#### [Exercise data]
:::

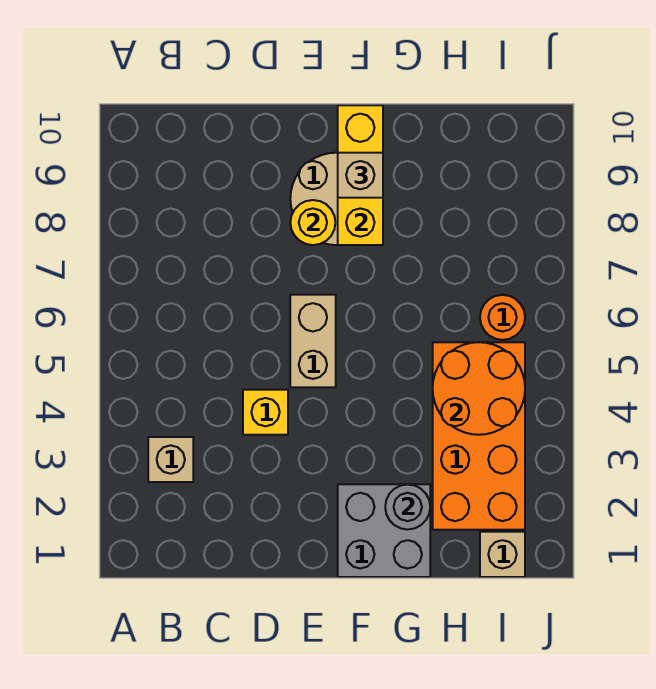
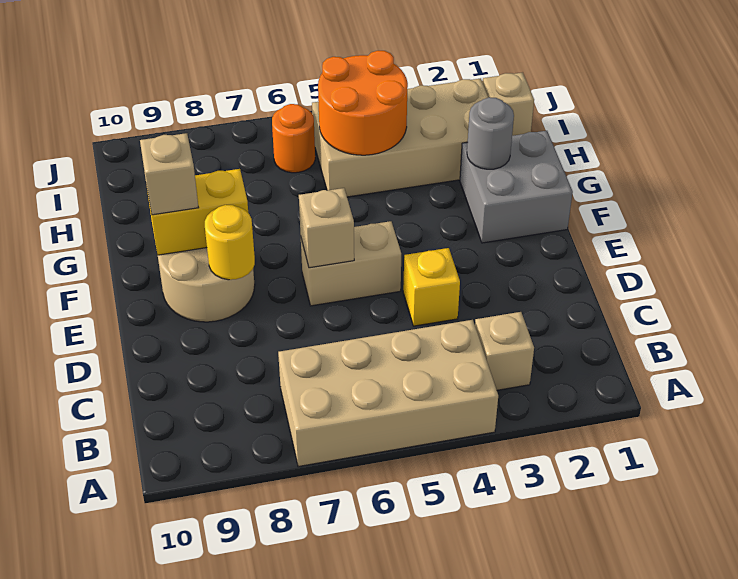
none -> tan brick A4:B7 level 1
none -> tan brick E6 level 2
yellow brick F8:F10 level 2 -> yellow brick F8:F9 level 2
orange brick H2:I5 level 1 -> tan brick H2:I5 level 1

:::

#### [What to work on]
Above is a listing with pictures. Write it out exactly without them.

#### [Written solution]
none -> tan brick A4:B7 level 1
none -> tan brick E6 level 2
yellow brick F8:F10 level 2 -> yellow brick F8:F9 level 2
orange brick H2:I5 level 1 -> tan brick H2:I5 level 1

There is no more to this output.